Start of Data excerpts

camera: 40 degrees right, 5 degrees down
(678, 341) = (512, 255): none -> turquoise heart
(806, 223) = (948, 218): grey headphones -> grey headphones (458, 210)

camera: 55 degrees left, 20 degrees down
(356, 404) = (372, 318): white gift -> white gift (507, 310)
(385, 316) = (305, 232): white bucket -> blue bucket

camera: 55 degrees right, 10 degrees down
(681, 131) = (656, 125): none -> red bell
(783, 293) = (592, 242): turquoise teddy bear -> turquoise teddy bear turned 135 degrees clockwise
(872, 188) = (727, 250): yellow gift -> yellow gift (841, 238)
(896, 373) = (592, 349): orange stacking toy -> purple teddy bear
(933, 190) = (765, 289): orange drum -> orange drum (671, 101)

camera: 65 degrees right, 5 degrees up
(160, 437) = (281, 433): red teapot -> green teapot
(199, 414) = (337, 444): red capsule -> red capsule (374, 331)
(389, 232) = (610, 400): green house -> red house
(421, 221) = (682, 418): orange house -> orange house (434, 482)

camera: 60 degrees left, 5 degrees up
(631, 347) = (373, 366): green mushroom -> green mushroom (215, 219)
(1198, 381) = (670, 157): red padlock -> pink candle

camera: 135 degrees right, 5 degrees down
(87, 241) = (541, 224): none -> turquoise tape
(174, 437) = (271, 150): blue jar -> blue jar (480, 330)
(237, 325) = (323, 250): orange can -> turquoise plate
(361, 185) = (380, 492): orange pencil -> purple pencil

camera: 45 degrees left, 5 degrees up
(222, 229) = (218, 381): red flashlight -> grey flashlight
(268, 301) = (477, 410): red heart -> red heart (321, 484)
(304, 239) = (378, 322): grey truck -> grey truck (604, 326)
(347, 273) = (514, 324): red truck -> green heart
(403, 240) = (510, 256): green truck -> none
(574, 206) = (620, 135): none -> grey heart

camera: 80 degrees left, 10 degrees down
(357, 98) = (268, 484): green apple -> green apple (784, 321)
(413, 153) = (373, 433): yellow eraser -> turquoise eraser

End of Data excerpts

(Task requirements):
Starting with the line that holds "(304, 239) = (378, 322): grey" and ending with the line that holds "(357, 98) = (268, 484): green", retype every line in the data above exactly, and nothing else.

(Answer for this exercise):
(304, 239) = (378, 322): grey truck -> grey truck (604, 326)
(347, 273) = (514, 324): red truck -> green heart
(403, 240) = (510, 256): green truck -> none
(574, 206) = (620, 135): none -> grey heart

camera: 80 degrees left, 10 degrees down
(357, 98) = (268, 484): green apple -> green apple (784, 321)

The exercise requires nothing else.